What you are asked to do: The output should be all lines of the entries below in which the word "plus" occurs.

Difference listings:
= Beginning of Section =
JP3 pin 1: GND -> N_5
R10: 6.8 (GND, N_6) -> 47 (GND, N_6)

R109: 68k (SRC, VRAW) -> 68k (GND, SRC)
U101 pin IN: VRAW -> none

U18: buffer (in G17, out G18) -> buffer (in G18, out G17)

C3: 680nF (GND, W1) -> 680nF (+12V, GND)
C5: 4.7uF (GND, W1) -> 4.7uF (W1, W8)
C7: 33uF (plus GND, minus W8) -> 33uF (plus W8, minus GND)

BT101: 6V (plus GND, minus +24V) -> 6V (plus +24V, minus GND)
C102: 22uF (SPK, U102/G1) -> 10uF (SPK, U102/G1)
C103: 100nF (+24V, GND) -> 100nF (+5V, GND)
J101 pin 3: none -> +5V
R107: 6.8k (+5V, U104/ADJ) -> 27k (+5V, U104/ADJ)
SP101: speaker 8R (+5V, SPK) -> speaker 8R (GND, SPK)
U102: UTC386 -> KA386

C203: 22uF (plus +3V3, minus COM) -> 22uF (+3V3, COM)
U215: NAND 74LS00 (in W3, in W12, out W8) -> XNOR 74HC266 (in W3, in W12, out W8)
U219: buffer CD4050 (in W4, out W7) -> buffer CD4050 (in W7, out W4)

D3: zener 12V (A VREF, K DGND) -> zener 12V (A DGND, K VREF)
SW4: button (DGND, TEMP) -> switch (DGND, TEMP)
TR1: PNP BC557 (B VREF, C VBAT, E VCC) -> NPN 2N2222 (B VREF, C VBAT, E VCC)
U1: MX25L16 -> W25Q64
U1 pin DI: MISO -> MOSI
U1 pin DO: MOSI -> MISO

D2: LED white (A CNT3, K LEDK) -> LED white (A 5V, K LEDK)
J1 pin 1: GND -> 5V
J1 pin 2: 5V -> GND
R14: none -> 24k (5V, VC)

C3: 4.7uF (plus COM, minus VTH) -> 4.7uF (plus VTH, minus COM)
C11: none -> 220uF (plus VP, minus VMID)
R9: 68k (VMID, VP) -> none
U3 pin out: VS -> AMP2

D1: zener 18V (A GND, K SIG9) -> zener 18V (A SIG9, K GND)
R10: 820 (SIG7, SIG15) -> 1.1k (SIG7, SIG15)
= End of Section =
Response below:
C7: 33uF (plus GND, minus W8) -> 33uF (plus W8, minus GND)
BT101: 6V (plus GND, minus +24V) -> 6V (plus +24V, minus GND)
C203: 22uF (plus +3V3, minus COM) -> 22uF (+3V3, COM)
C3: 4.7uF (plus COM, minus VTH) -> 4.7uF (plus VTH, minus COM)
C11: none -> 220uF (plus VP, minus VMID)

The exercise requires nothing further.